▶ WORK INSTRUCTION: Of the entries below, return only those lines from the line with "pink brick J8:J13 level 1 -> none" to the line with "blue brick L5", exactly, both included.

▶ DATA SHOWN:

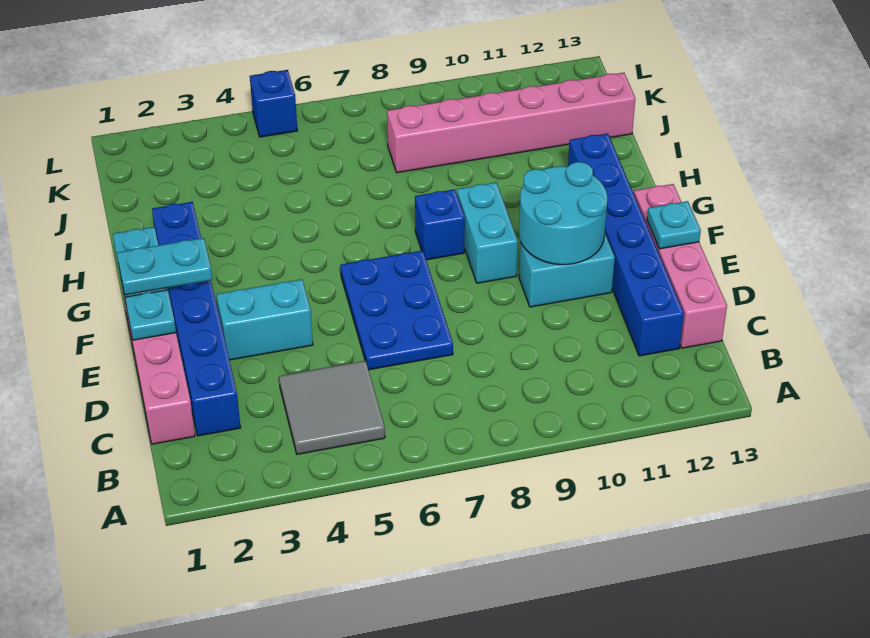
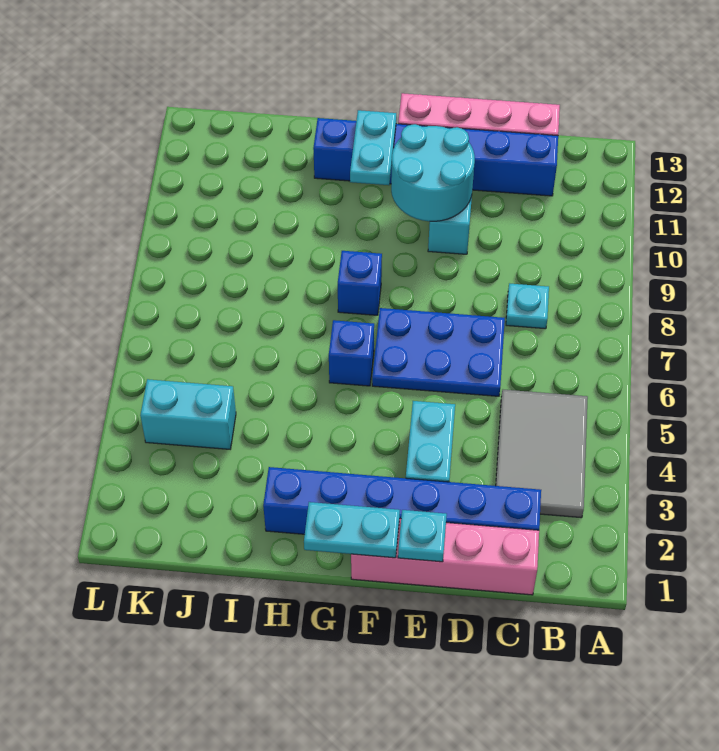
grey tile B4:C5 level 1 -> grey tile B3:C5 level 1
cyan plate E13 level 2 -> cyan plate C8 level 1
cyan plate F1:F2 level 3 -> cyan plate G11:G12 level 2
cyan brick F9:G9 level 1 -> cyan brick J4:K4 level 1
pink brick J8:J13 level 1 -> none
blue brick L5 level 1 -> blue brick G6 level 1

---

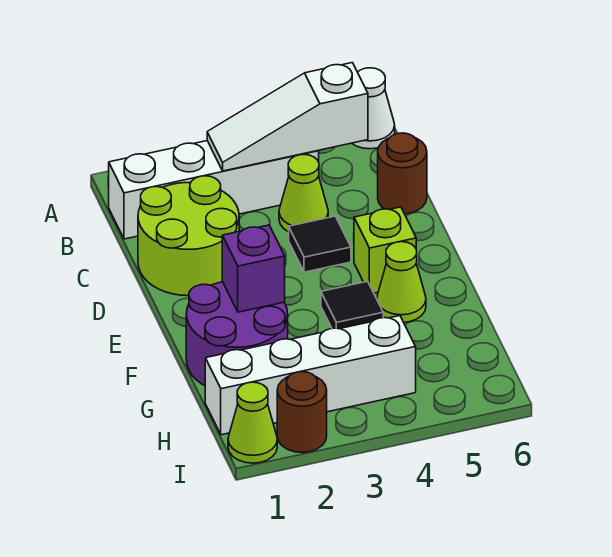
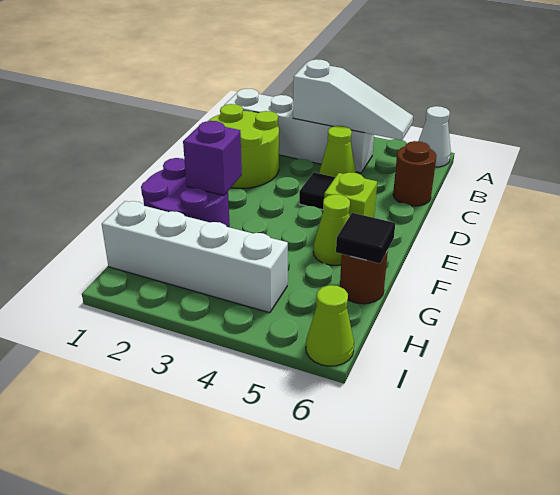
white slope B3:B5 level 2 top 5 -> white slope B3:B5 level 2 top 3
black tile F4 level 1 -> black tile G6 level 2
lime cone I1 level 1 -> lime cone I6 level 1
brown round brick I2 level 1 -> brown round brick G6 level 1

▶ SOLUTION BELOW:
pink brick J8:J13 level 1 -> none
blue brick L5 level 1 -> blue brick G6 level 1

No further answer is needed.